**Exercise instructions**
Please transcribe every entry below exactly, without including the pictures.

━━ Supplied material ━━

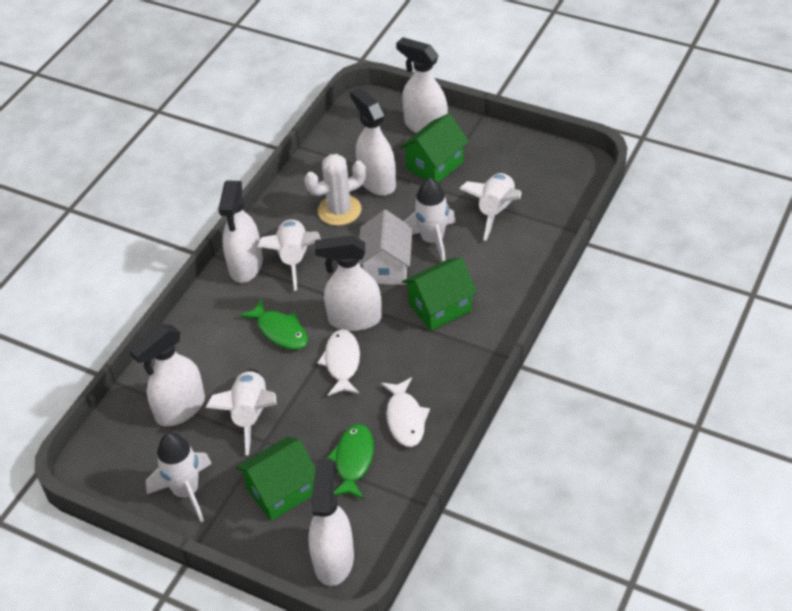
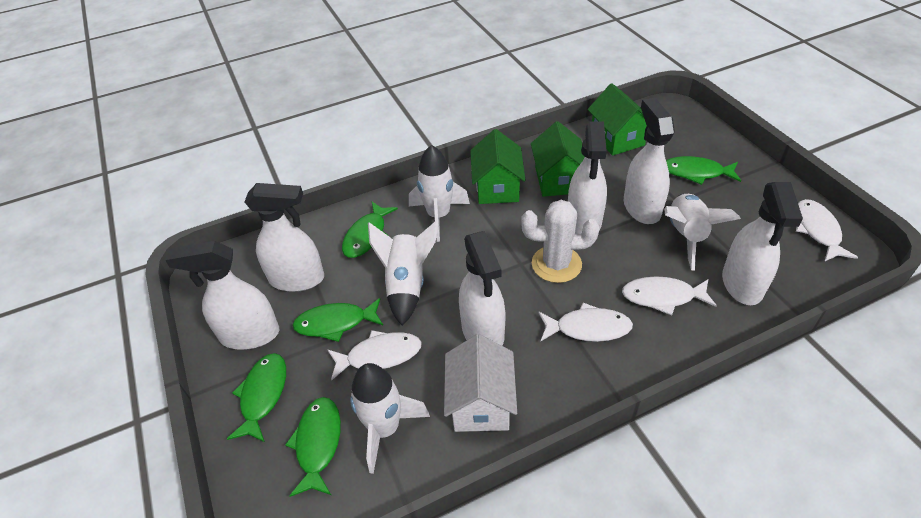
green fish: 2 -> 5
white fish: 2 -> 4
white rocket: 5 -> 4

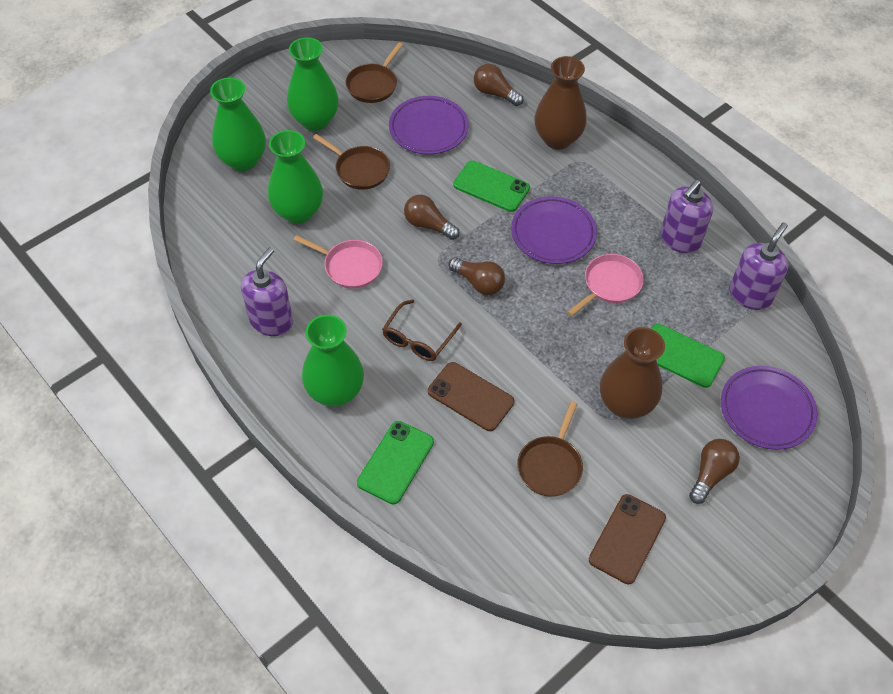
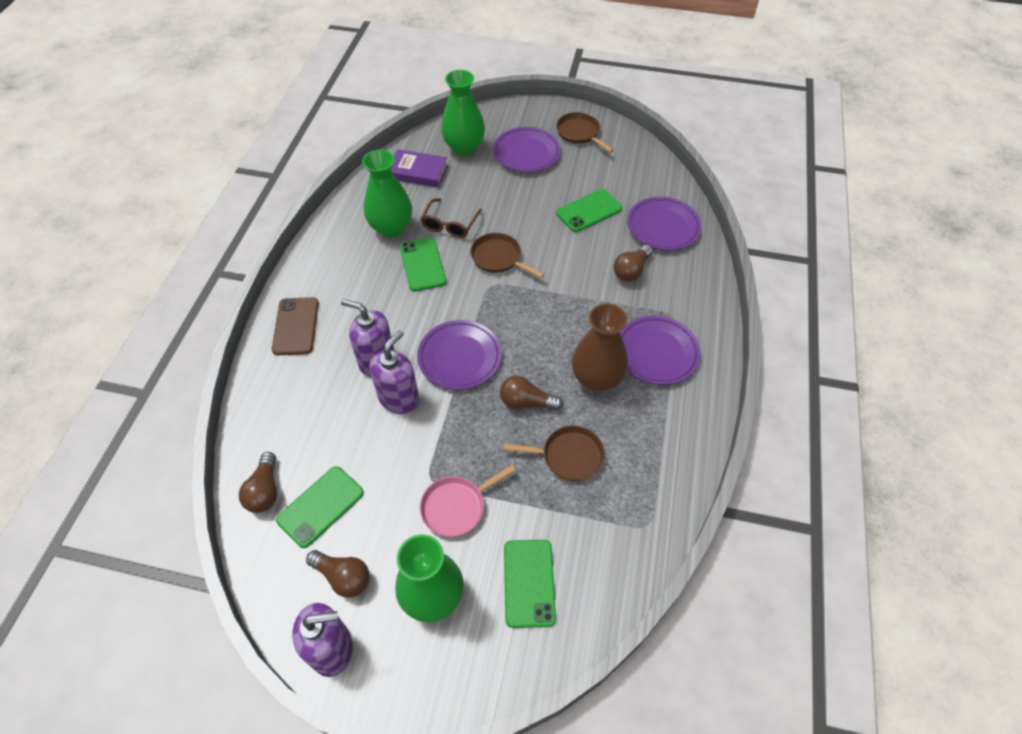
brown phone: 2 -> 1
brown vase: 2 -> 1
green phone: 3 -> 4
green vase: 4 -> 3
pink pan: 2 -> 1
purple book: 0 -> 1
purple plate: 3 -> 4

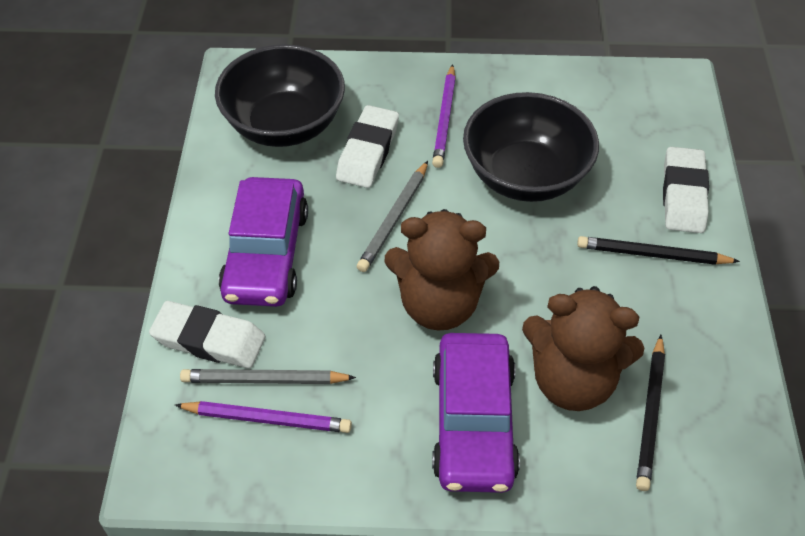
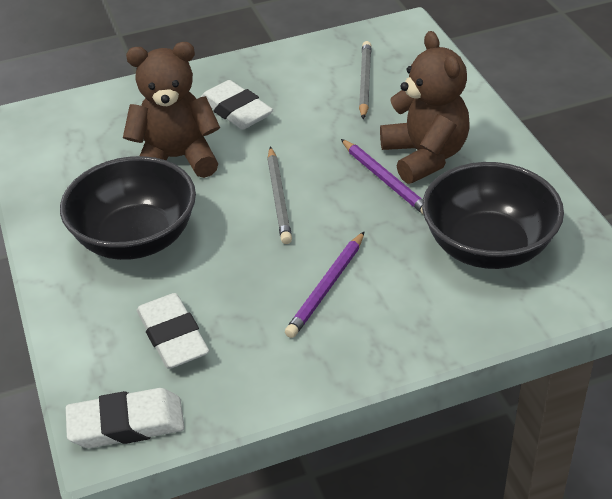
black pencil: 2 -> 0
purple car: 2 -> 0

━━━

**Solution to this problem**
green fish: 2 -> 5
white fish: 2 -> 4
white rocket: 5 -> 4

brown phone: 2 -> 1
brown vase: 2 -> 1
green phone: 3 -> 4
green vase: 4 -> 3
pink pan: 2 -> 1
purple book: 0 -> 1
purple plate: 3 -> 4

black pencil: 2 -> 0
purple car: 2 -> 0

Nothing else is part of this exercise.